- _WHAT TO DO_
Retype every entry below without altering anything.

[Coordinate-based object records]
⁂
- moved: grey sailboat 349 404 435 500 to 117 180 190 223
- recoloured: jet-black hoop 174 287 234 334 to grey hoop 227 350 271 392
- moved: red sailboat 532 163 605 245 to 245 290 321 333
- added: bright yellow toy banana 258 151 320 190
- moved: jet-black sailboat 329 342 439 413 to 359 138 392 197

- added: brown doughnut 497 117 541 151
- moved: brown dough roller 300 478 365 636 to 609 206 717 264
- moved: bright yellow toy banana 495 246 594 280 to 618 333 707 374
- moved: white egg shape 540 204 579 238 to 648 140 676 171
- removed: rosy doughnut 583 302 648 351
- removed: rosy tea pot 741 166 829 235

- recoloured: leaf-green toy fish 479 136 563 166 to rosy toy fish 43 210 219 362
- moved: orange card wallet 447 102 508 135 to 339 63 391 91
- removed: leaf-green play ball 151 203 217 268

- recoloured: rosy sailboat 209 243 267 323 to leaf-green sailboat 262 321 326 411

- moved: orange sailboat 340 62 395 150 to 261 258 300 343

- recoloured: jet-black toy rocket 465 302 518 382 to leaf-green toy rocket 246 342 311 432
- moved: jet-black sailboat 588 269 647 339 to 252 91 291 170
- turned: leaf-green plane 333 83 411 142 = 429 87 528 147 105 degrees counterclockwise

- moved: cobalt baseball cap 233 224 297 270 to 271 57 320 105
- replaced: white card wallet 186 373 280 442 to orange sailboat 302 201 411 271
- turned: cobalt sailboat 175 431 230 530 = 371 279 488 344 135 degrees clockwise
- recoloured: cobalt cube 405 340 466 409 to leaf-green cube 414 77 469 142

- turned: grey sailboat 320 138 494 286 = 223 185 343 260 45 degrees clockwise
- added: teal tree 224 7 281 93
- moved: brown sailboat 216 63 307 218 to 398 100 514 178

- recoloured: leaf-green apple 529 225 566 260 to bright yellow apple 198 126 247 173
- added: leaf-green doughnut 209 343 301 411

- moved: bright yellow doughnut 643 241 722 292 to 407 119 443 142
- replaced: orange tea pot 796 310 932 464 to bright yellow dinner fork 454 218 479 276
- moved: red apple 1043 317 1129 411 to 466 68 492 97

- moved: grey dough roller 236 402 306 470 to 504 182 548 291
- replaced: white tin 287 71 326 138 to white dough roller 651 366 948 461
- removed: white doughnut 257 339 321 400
⁂
- _EXERCISE OUTPUT_
- moved: grey sailboat 349 404 435 500 to 117 180 190 223
- recoloured: jet-black hoop 174 287 234 334 to grey hoop 227 350 271 392
- moved: red sailboat 532 163 605 245 to 245 290 321 333
- added: bright yellow toy banana 258 151 320 190
- moved: jet-black sailboat 329 342 439 413 to 359 138 392 197

- added: brown doughnut 497 117 541 151
- moved: brown dough roller 300 478 365 636 to 609 206 717 264
- moved: bright yellow toy banana 495 246 594 280 to 618 333 707 374
- moved: white egg shape 540 204 579 238 to 648 140 676 171
- removed: rosy doughnut 583 302 648 351
- removed: rosy tea pot 741 166 829 235

- recoloured: leaf-green toy fish 479 136 563 166 to rosy toy fish 43 210 219 362
- moved: orange card wallet 447 102 508 135 to 339 63 391 91
- removed: leaf-green play ball 151 203 217 268

- recoloured: rosy sailboat 209 243 267 323 to leaf-green sailboat 262 321 326 411

- moved: orange sailboat 340 62 395 150 to 261 258 300 343

- recoloured: jet-black toy rocket 465 302 518 382 to leaf-green toy rocket 246 342 311 432
- moved: jet-black sailboat 588 269 647 339 to 252 91 291 170
- turned: leaf-green plane 333 83 411 142 = 429 87 528 147 105 degrees counterclockwise

- moved: cobalt baseball cap 233 224 297 270 to 271 57 320 105
- replaced: white card wallet 186 373 280 442 to orange sailboat 302 201 411 271
- turned: cobalt sailboat 175 431 230 530 = 371 279 488 344 135 degrees clockwise
- recoloured: cobalt cube 405 340 466 409 to leaf-green cube 414 77 469 142

- turned: grey sailboat 320 138 494 286 = 223 185 343 260 45 degrees clockwise
- added: teal tree 224 7 281 93
- moved: brown sailboat 216 63 307 218 to 398 100 514 178

- recoloured: leaf-green apple 529 225 566 260 to bright yellow apple 198 126 247 173
- added: leaf-green doughnut 209 343 301 411

- moved: bright yellow doughnut 643 241 722 292 to 407 119 443 142
- replaced: orange tea pot 796 310 932 464 to bright yellow dinner fork 454 218 479 276
- moved: red apple 1043 317 1129 411 to 466 68 492 97

- moved: grey dough roller 236 402 306 470 to 504 182 548 291
- replaced: white tin 287 71 326 138 to white dough roller 651 366 948 461
- removed: white doughnut 257 339 321 400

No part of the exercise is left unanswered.